EXERCISE INSTRUCTIONS.
Pull every line containing "diode" out of the material below.

RECORDS SUPPLIED.
▬▬▬▬▬▬

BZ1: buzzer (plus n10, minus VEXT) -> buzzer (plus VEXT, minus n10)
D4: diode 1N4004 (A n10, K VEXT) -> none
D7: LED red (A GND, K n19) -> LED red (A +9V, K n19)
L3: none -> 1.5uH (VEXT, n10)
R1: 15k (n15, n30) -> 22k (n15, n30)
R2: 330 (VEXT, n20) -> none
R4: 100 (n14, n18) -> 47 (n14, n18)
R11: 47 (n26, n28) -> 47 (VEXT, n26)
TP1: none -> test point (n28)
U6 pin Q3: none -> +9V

▬▬▬▬▬▬

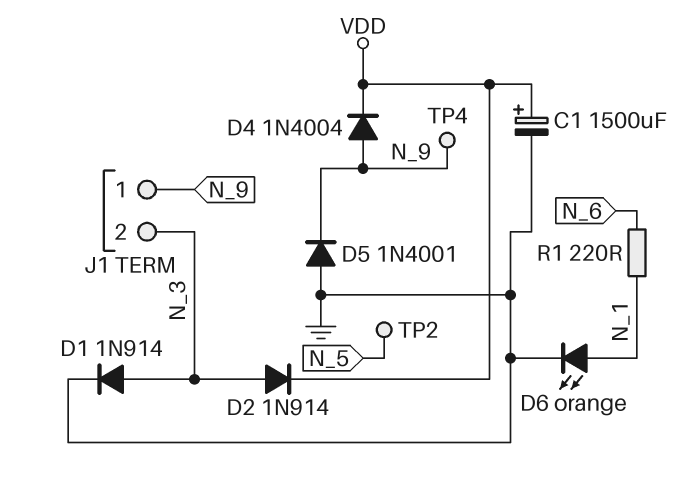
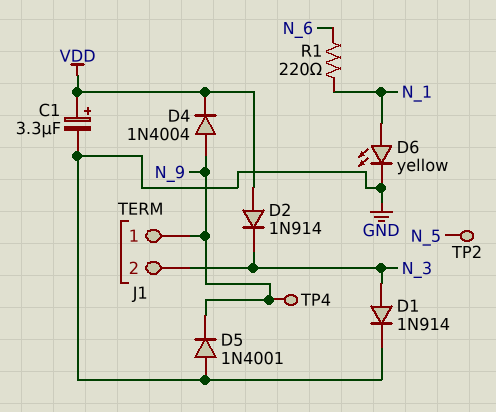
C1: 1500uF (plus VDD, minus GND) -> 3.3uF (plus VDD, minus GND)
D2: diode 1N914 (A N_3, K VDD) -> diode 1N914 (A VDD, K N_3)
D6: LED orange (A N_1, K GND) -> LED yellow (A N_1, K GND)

▬▬▬▬▬▬

WRITTEN RESPONSE.
D4: diode 1N4004 (A n10, K VEXT) -> none
D2: diode 1N914 (A N_3, K VDD) -> diode 1N914 (A VDD, K N_3)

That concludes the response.